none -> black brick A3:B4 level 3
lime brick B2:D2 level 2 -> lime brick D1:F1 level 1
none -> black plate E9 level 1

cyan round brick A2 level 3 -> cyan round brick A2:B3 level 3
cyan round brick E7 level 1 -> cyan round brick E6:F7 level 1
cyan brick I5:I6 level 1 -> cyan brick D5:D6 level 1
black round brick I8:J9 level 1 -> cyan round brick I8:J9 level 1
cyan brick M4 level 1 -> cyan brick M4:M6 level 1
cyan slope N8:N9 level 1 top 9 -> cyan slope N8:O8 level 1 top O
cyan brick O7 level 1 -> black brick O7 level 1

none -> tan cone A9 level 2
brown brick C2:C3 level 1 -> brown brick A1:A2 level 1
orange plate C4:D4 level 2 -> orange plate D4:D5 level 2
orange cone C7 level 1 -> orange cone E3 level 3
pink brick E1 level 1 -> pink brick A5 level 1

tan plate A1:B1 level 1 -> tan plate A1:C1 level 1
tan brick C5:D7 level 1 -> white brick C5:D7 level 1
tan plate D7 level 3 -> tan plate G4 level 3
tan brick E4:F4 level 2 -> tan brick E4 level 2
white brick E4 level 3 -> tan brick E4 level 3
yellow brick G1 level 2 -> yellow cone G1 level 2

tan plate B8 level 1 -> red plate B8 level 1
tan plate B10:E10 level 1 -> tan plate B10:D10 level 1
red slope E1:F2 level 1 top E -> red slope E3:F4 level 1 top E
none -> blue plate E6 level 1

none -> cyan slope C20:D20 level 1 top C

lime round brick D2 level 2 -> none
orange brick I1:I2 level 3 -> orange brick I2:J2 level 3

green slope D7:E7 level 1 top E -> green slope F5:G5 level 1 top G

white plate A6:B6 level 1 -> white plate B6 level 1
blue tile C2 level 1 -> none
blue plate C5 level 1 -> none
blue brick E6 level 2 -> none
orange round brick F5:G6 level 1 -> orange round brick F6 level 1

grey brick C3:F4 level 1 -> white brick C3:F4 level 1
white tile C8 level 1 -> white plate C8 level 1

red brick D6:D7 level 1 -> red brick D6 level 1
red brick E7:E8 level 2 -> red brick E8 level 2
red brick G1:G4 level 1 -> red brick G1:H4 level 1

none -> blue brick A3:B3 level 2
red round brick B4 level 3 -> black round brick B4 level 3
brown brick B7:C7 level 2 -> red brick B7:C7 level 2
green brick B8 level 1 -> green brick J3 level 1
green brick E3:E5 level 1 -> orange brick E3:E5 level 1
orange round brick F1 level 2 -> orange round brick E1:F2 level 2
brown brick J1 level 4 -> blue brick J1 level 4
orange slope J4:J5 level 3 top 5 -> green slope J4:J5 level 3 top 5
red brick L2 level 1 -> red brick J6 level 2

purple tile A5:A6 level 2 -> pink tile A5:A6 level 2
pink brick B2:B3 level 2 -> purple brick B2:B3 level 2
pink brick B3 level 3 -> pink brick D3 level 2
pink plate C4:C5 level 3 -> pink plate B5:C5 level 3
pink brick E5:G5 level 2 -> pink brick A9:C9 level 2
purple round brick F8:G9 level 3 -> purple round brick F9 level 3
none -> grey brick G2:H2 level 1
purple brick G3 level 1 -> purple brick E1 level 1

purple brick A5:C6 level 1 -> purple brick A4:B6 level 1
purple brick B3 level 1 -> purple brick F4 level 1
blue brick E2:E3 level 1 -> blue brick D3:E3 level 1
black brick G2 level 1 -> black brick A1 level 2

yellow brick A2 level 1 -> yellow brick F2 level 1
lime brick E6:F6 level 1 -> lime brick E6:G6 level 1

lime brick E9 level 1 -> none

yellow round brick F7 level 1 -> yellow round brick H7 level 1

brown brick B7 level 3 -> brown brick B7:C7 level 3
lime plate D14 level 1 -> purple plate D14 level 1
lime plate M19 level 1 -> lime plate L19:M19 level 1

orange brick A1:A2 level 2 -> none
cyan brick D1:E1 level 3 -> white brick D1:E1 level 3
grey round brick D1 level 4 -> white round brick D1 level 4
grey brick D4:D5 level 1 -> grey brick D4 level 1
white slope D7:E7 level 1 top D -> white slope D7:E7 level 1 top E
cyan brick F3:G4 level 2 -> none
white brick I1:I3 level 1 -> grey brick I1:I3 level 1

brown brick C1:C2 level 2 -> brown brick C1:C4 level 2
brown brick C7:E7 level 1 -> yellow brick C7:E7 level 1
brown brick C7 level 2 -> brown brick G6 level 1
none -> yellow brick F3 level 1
********************
**EXERCISE GOAL:**
For every line in the data above that holds "orange", return the line itself.

**EXERCISE RESULT:**
orange plate C4:D4 level 2 -> orange plate D4:D5 level 2
orange cone C7 level 1 -> orange cone E3 level 3
orange brick I1:I2 level 3 -> orange brick I2:J2 level 3
orange round brick F5:G6 level 1 -> orange round brick F6 level 1
green brick E3:E5 level 1 -> orange brick E3:E5 level 1
orange round brick F1 level 2 -> orange round brick E1:F2 level 2
orange slope J4:J5 level 3 top 5 -> green slope J4:J5 level 3 top 5
orange brick A1:A2 level 2 -> none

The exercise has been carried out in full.